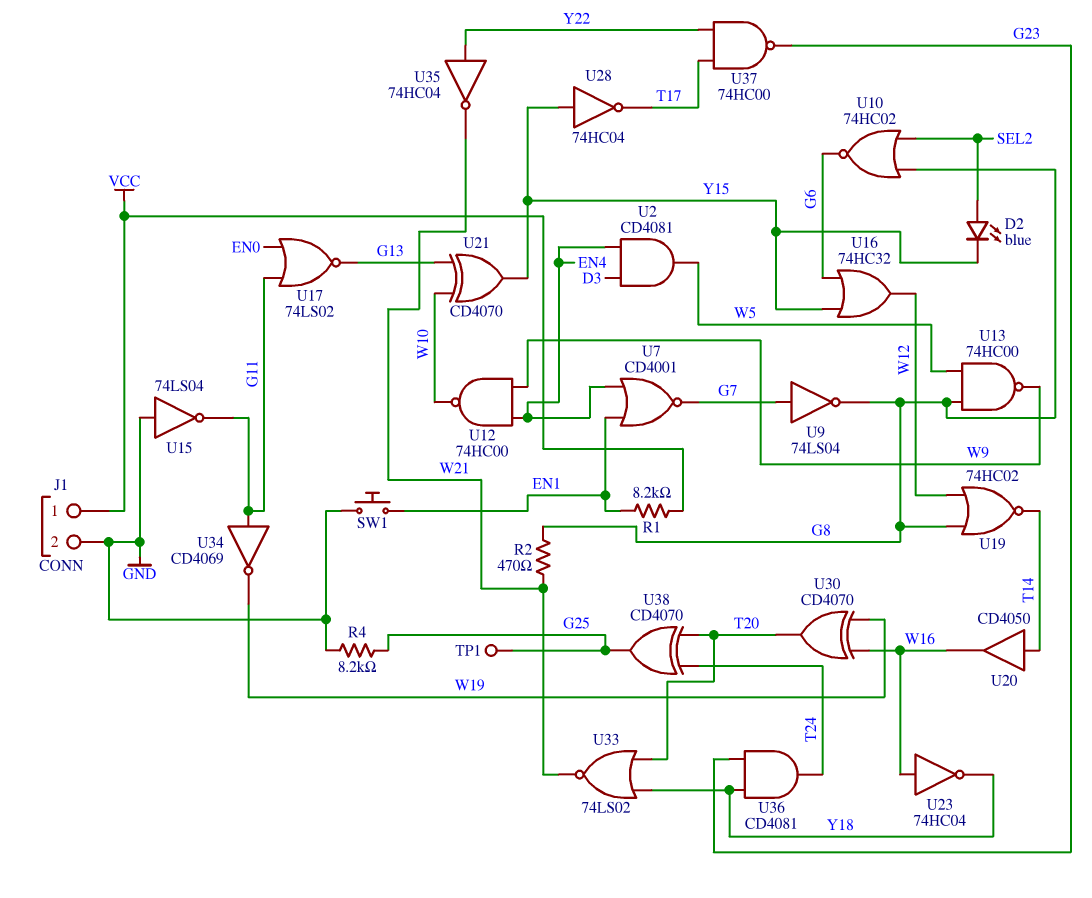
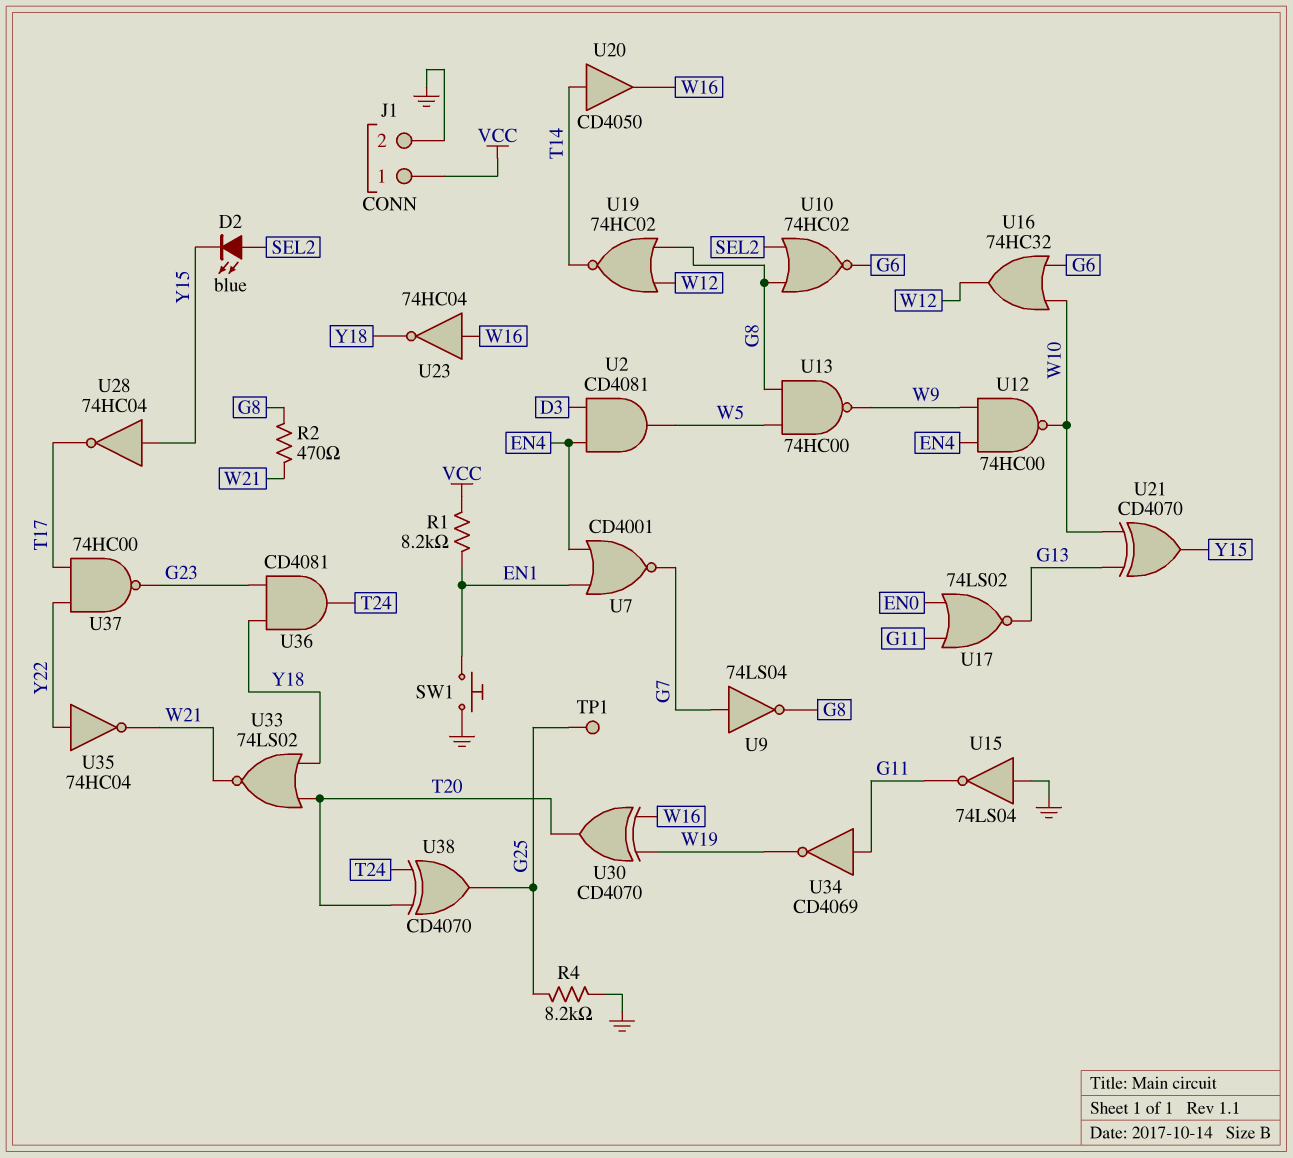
U16: OR 74HC32 (in G6, in Y15, out W12) -> OR 74HC32 (in G6, in W10, out W12)

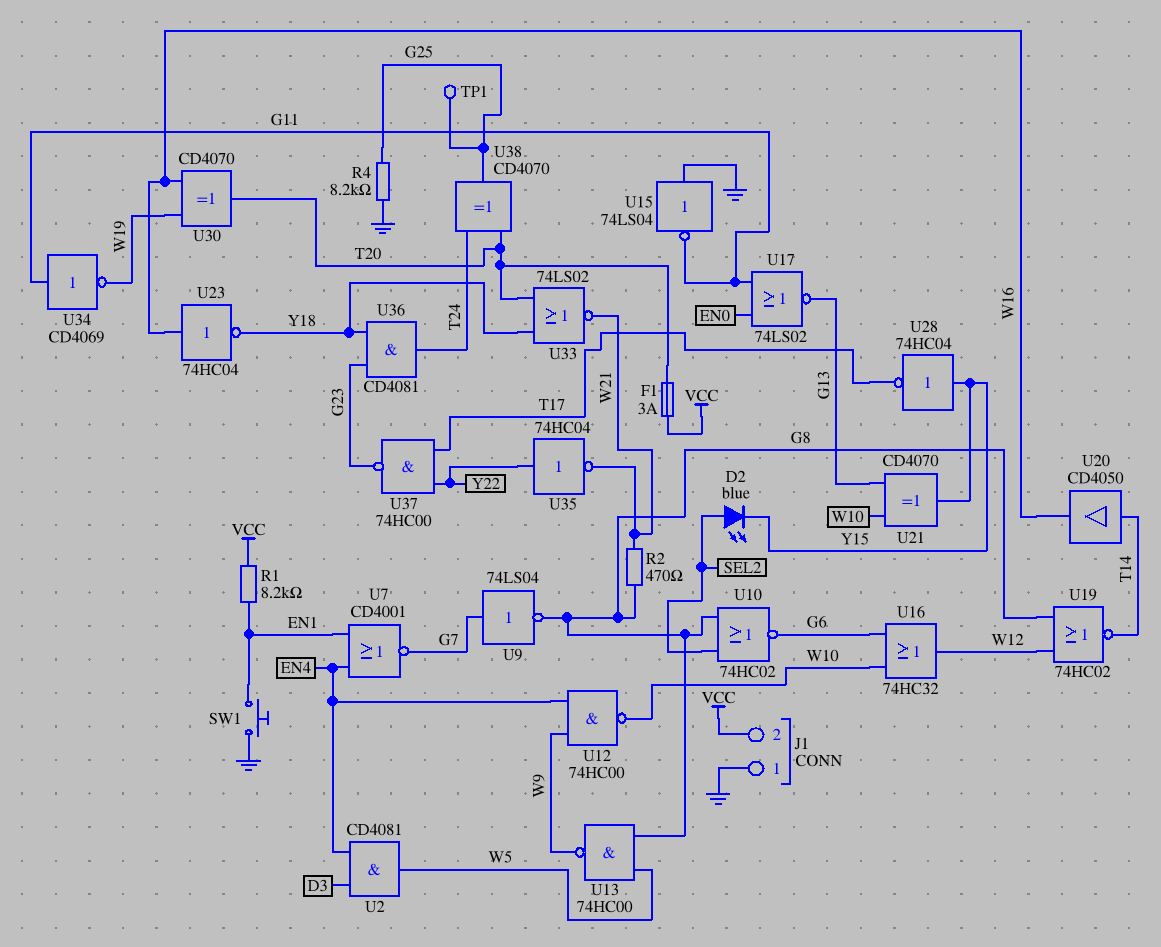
F1: none -> 3A (T20, VCC)
J1 pin 1: VCC -> GND
J1 pin 2: GND -> VCC

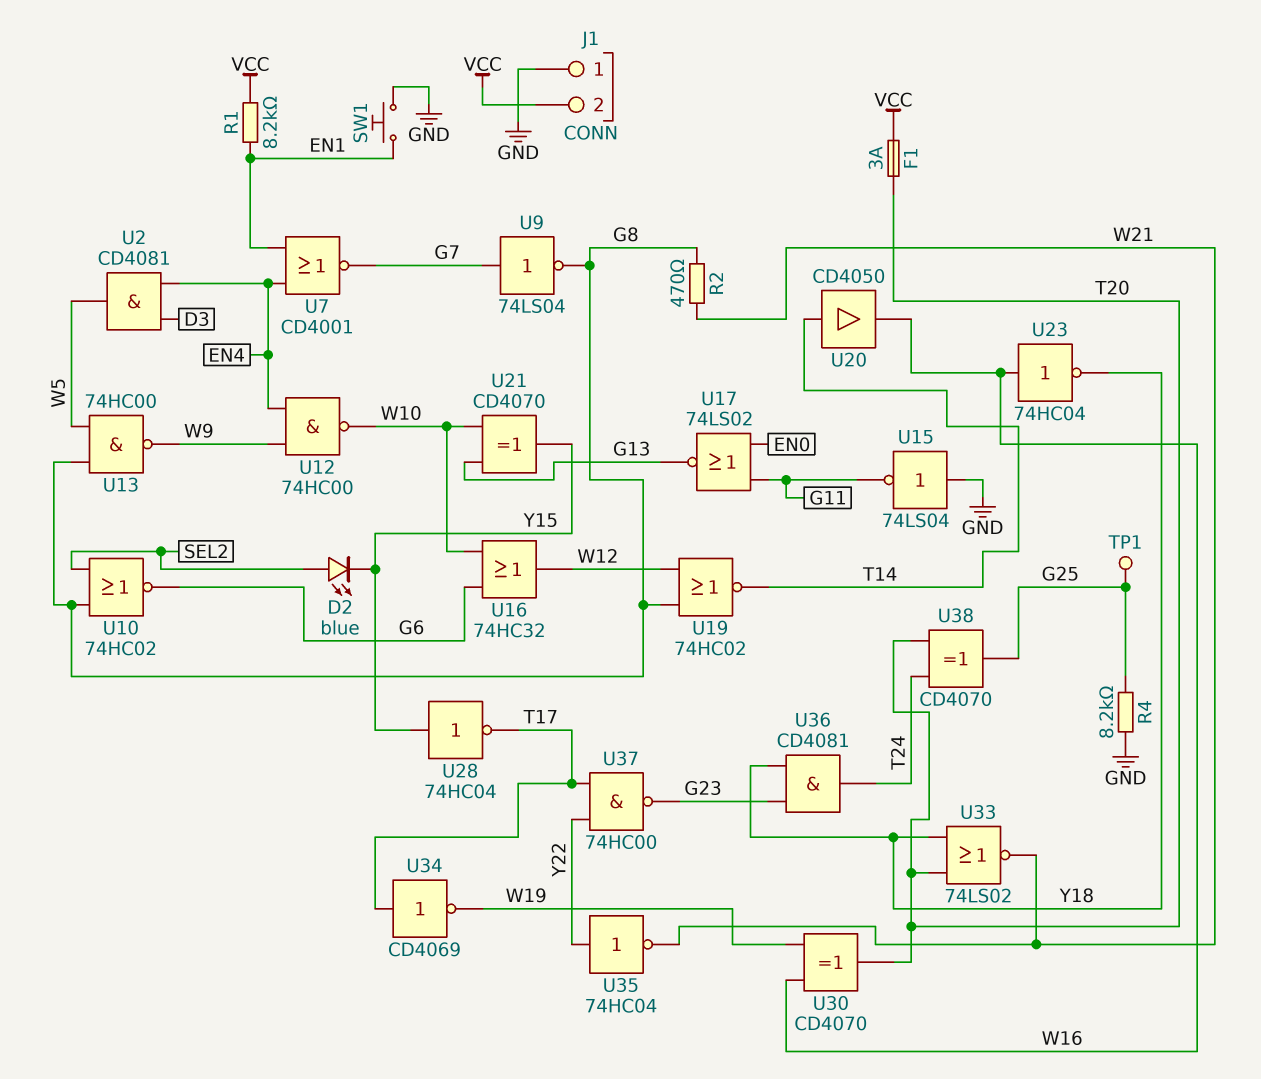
U34: NOT CD4069 (in G11, out W19) -> NOT CD4069 (in T17, out W19)

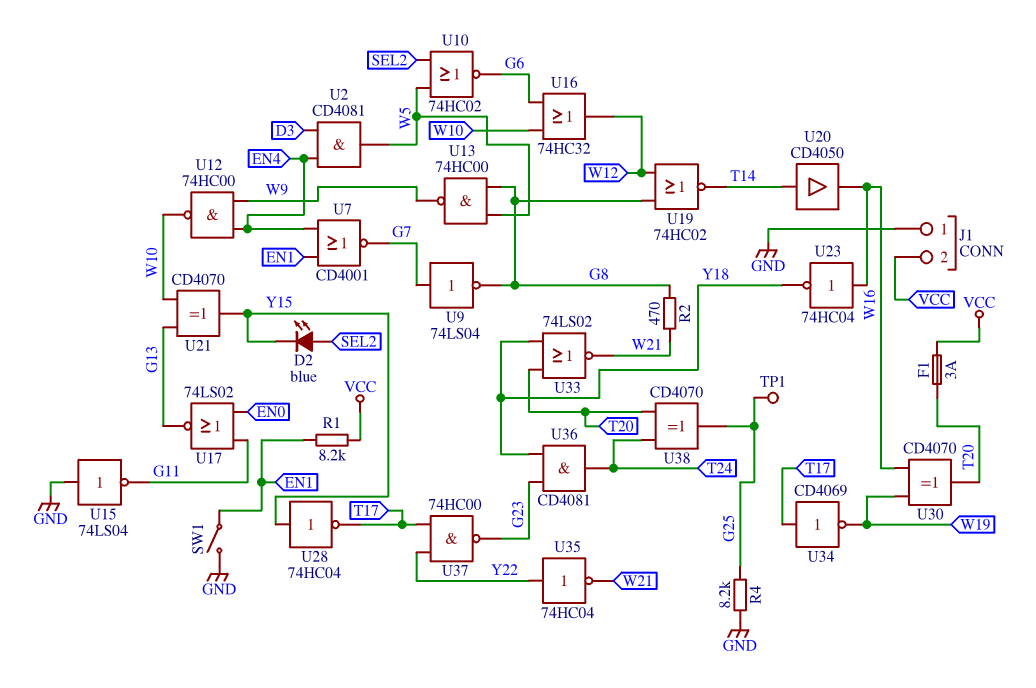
SW1: button (EN1, GND) -> switch (EN1, GND)
U10: NOR 74HC02 (in G8, in SEL2, out G6) -> NOR 74HC02 (in SEL2, in W5, out G6)

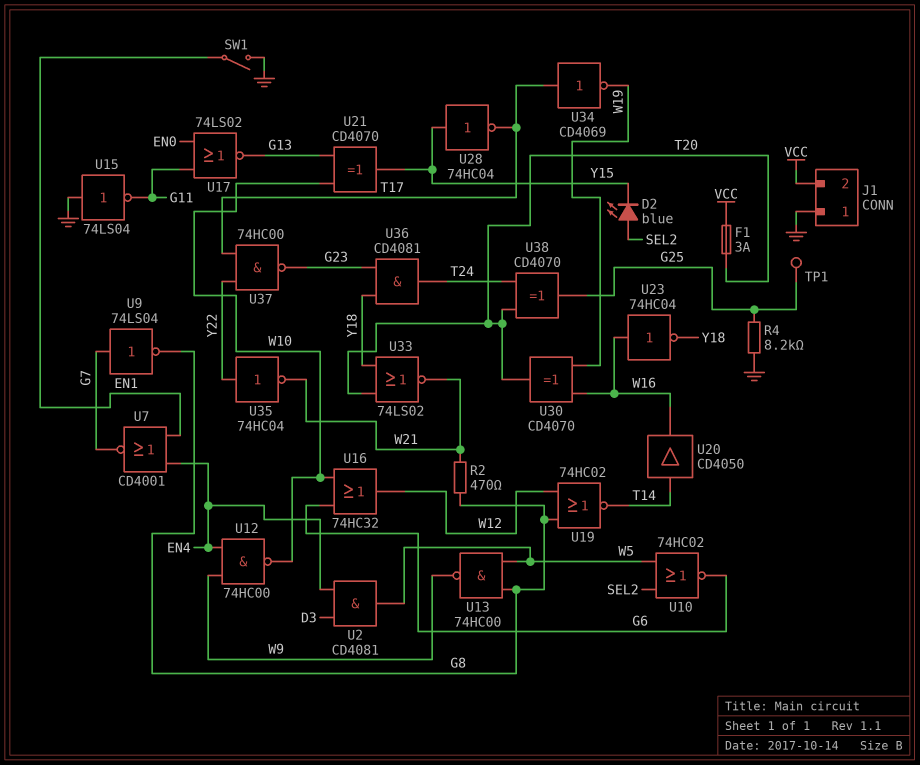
R1: 8.2k (EN1, VCC) -> none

Directions — Return the listing above in full and exactly, omitting all pictures.

Exercise response —
U16: OR 74HC32 (in G6, in Y15, out W12) -> OR 74HC32 (in G6, in W10, out W12)

F1: none -> 3A (T20, VCC)
J1 pin 1: VCC -> GND
J1 pin 2: GND -> VCC

U34: NOT CD4069 (in G11, out W19) -> NOT CD4069 (in T17, out W19)

SW1: button (EN1, GND) -> switch (EN1, GND)
U10: NOR 74HC02 (in G8, in SEL2, out G6) -> NOR 74HC02 (in SEL2, in W5, out G6)

R1: 8.2k (EN1, VCC) -> none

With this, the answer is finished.